Goal of the exercise ->
Pictures are to be skipped. Retype exactly the lines from the top of the material through the one with "R215: 180 (N015, N020) -> 100 (N015, N020)", and only those.

Dataset entries ->
Start of Block

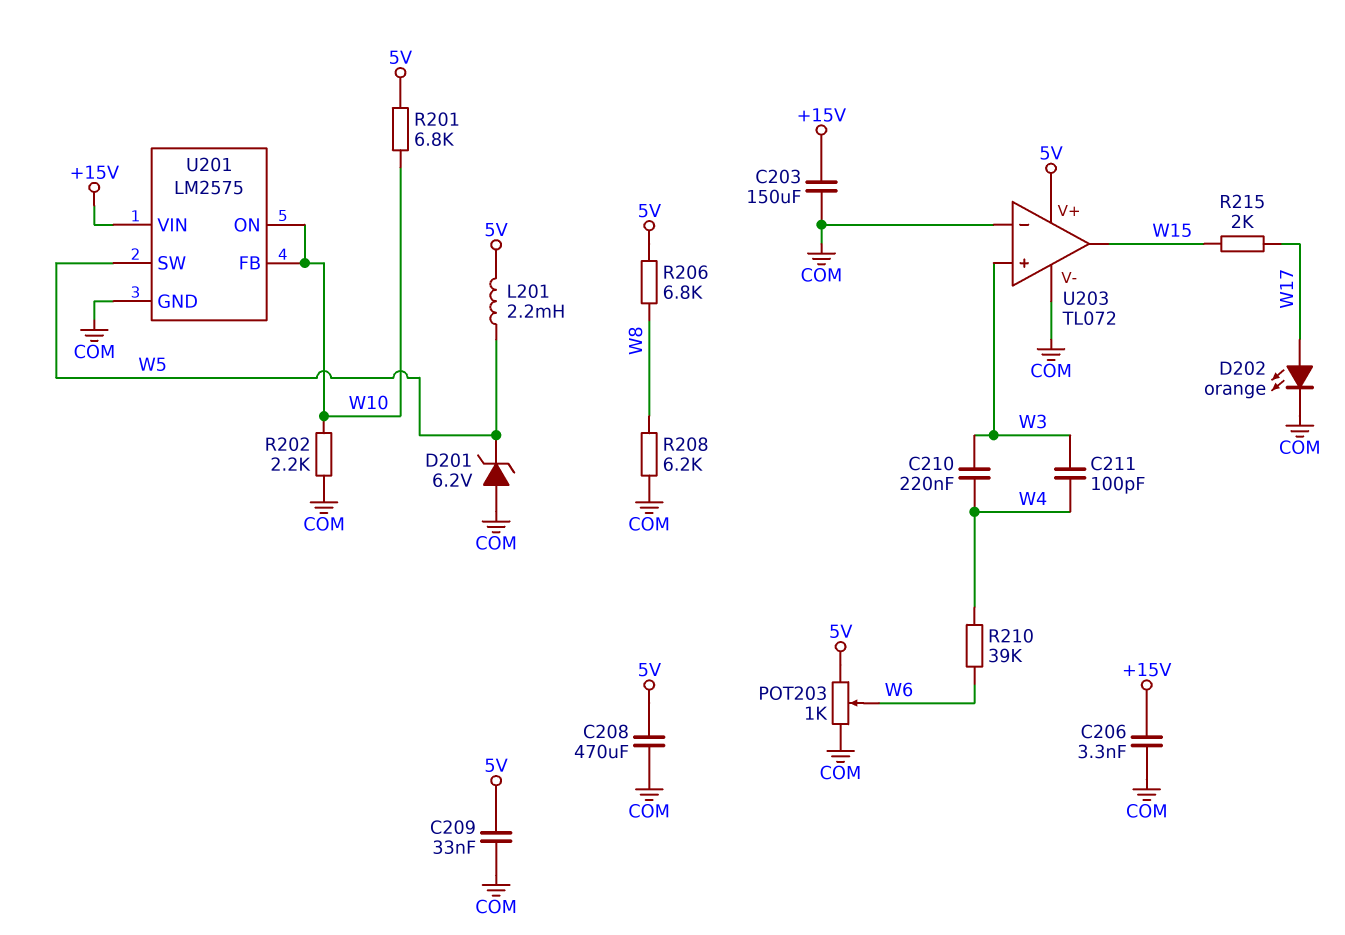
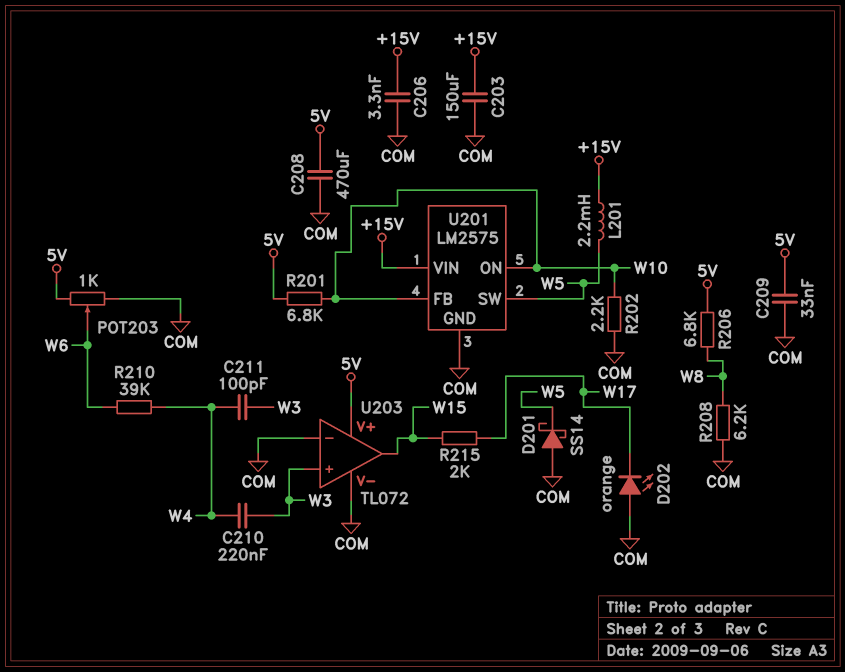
D201: zener 6.2V (A COM, K W5) -> schottky SS14 (A COM, K W5)
D202: LED orange (A W17, K COM) -> LED orange (A COM, K W17)
L201: 2.2mH (5V, W5) -> 2.2mH (+15V, W5)

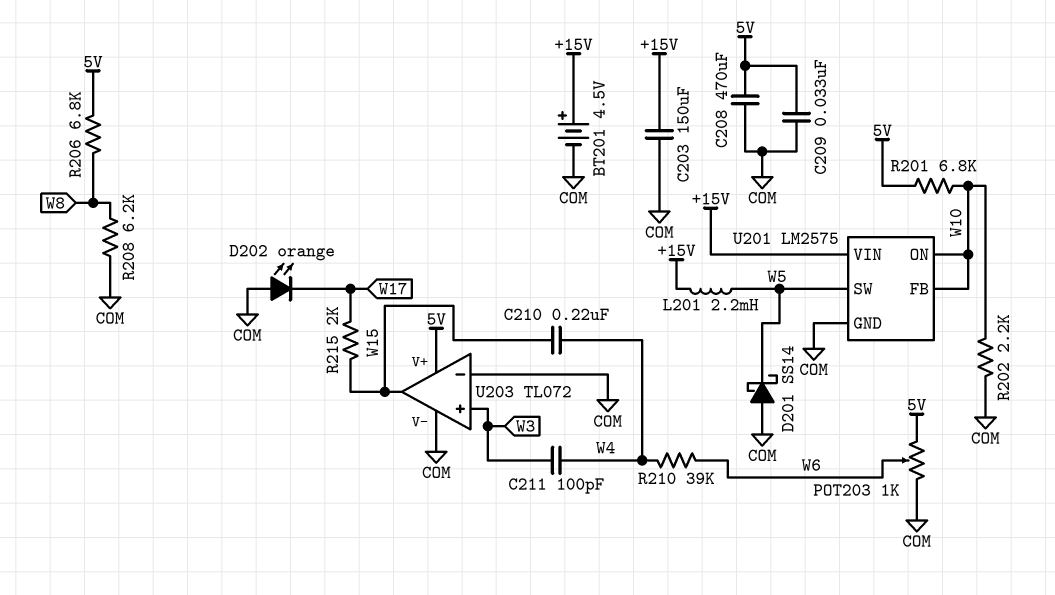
BT201: none -> 4.5V (plus +15V, minus COM)
C206: 3.3nF (+15V, COM) -> none
C210: 220nF (W3, W4) -> 220nF (W4, W15)

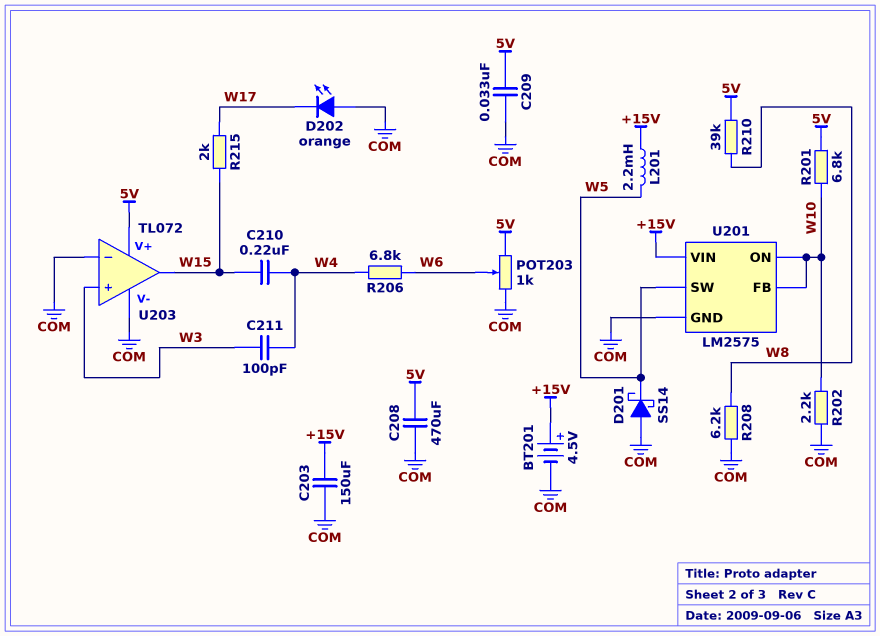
R206: 6.8k (5V, W8) -> 6.8k (W4, W6)
R210: 39k (W4, W6) -> 39k (5V, W8)

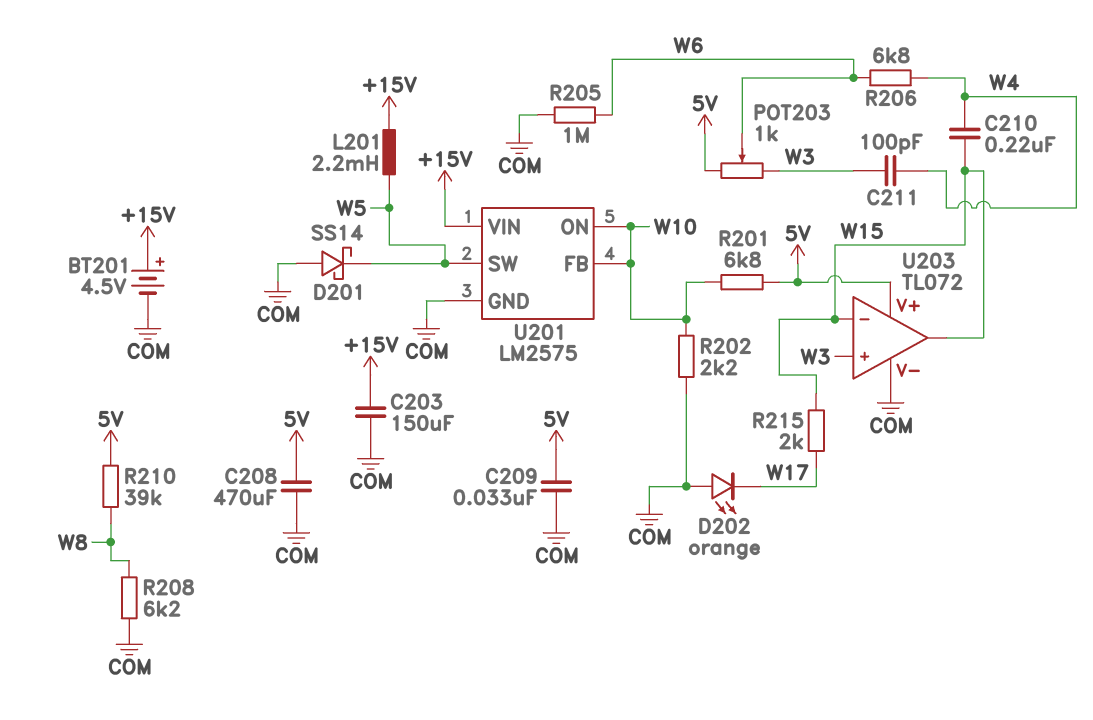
POT203: 1k (5V, COM, wiper W6) -> 1k (5V, W3, wiper W6)
R205: none -> 1M (COM, W6)
U203 pin in-: COM -> W15

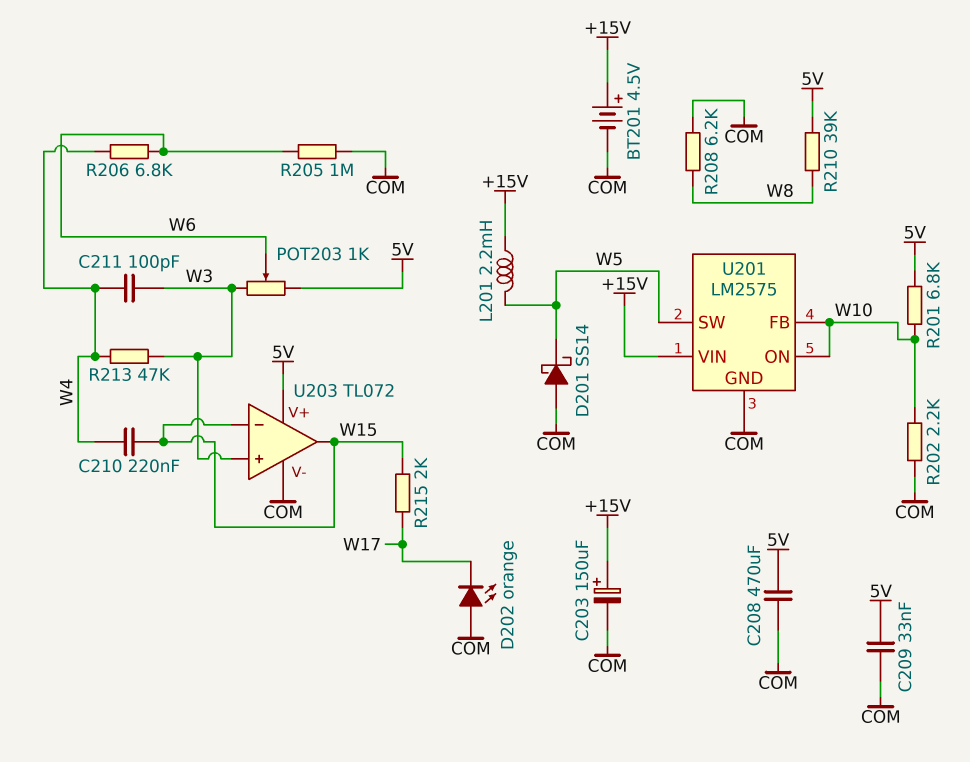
C203: 150uF (+15V, COM) -> 150uF (plus +15V, minus COM)
R213: none -> 47k (W3, W4)

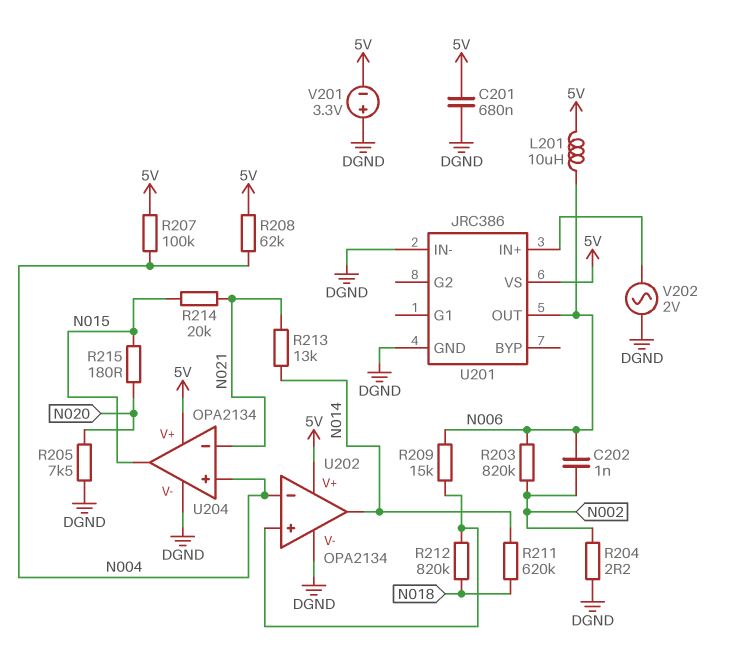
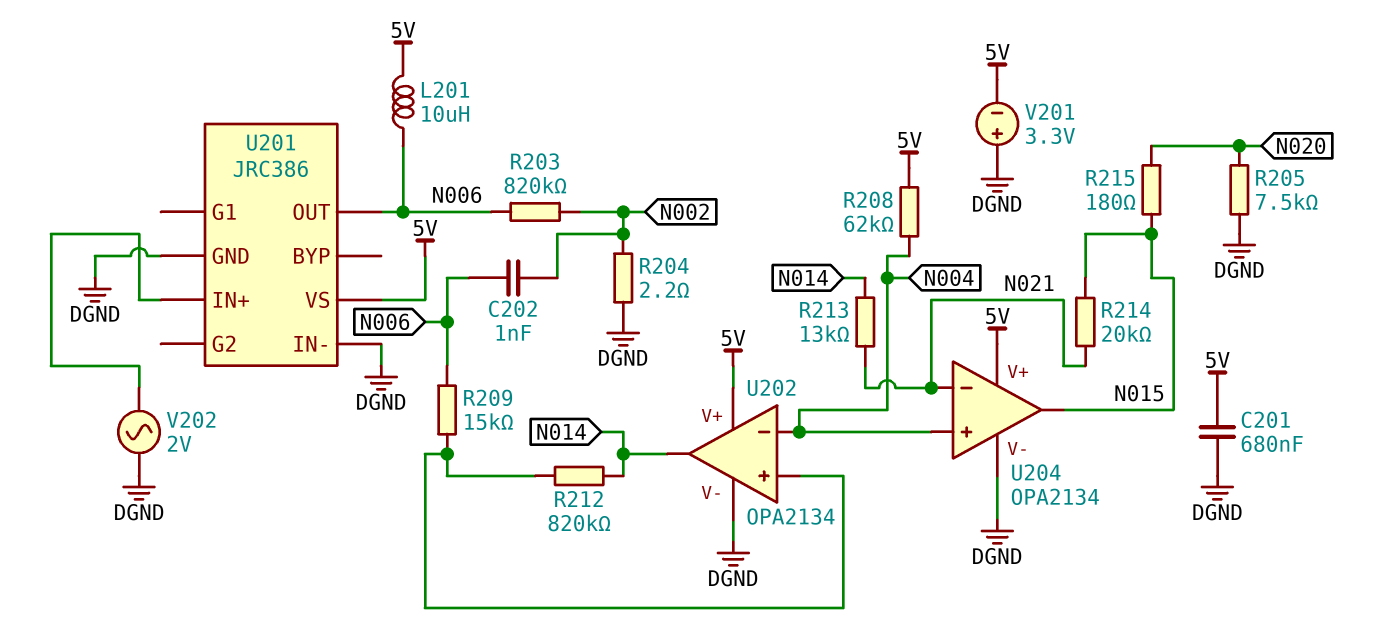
R207: 100k (5V, N004) -> none
R211: 620k (N014, N018) -> none
R212: 820k (N018, U202/in+) -> 820k (N014, U202/in+)

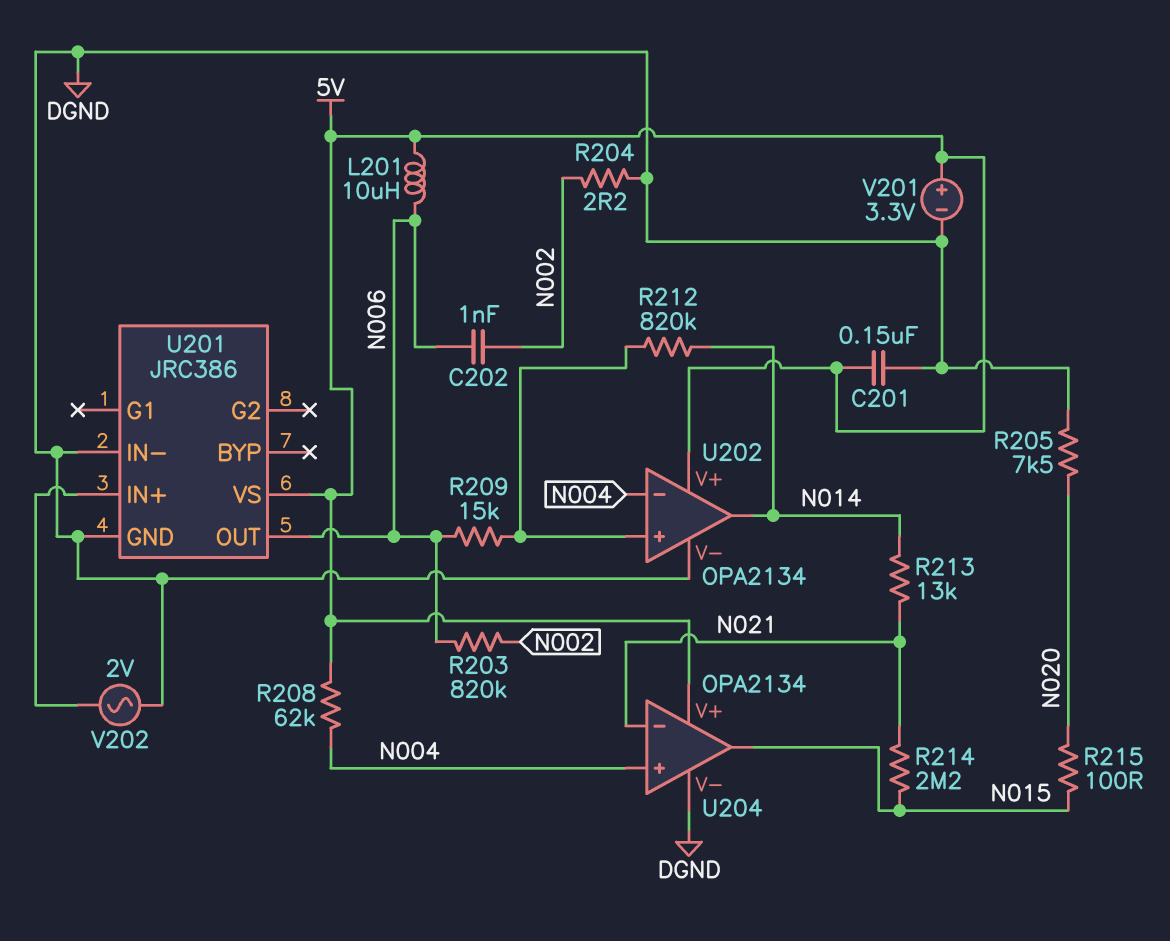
C201: 680nF (5V, DGND) -> 150nF (5V, DGND)
R214: 20k (N015, N021) -> 2.2M (N015, N021)
R215: 180 (N015, N020) -> 100 (N015, N020)
V201: 3.3V (plus DGND, minus 5V) -> 3.3V (plus 5V, minus DGND)

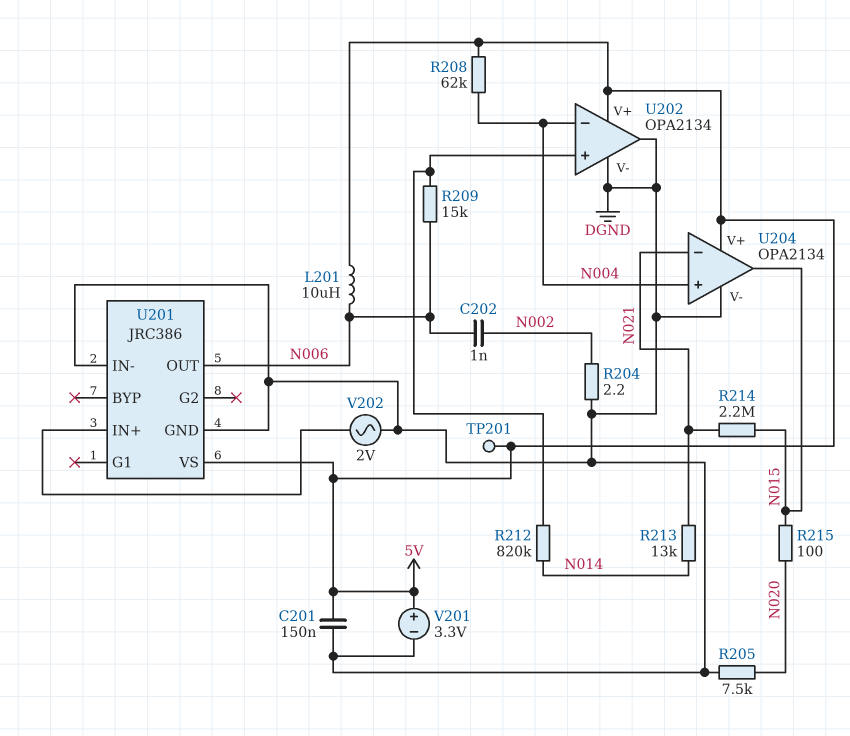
R203: 820k (N002, N006) -> none
TP201: none -> test point (5V)
U202 pin out: N014 -> DGND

End of Block

Your response ->
D201: zener 6.2V (A COM, K W5) -> schottky SS14 (A COM, K W5)
D202: LED orange (A W17, K COM) -> LED orange (A COM, K W17)
L201: 2.2mH (5V, W5) -> 2.2mH (+15V, W5)

BT201: none -> 4.5V (plus +15V, minus COM)
C206: 3.3nF (+15V, COM) -> none
C210: 220nF (W3, W4) -> 220nF (W4, W15)

R206: 6.8k (5V, W8) -> 6.8k (W4, W6)
R210: 39k (W4, W6) -> 39k (5V, W8)

POT203: 1k (5V, COM, wiper W6) -> 1k (5V, W3, wiper W6)
R205: none -> 1M (COM, W6)
U203 pin in-: COM -> W15

C203: 150uF (+15V, COM) -> 150uF (plus +15V, minus COM)
R213: none -> 47k (W3, W4)

R207: 100k (5V, N004) -> none
R211: 620k (N014, N018) -> none
R212: 820k (N018, U202/in+) -> 820k (N014, U202/in+)

C201: 680nF (5V, DGND) -> 150nF (5V, DGND)
R214: 20k (N015, N021) -> 2.2M (N015, N021)
R215: 180 (N015, N020) -> 100 (N015, N020)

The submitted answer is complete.